***** Task data

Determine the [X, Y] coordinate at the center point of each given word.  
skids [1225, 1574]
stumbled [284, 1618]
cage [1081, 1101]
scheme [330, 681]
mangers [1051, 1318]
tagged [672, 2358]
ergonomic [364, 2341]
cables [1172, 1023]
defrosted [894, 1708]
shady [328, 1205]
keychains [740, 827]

**********

▶ [Problem details]:
Print the lines of the listing verbatim, starting from the line containing "mangers [1051, 1318]" and continuing through the end of the listing.

▶ [Correct result]:
mangers [1051, 1318]
tagged [672, 2358]
ergonomic [364, 2341]
cables [1172, 1023]
defrosted [894, 1708]
shady [328, 1205]
keychains [740, 827]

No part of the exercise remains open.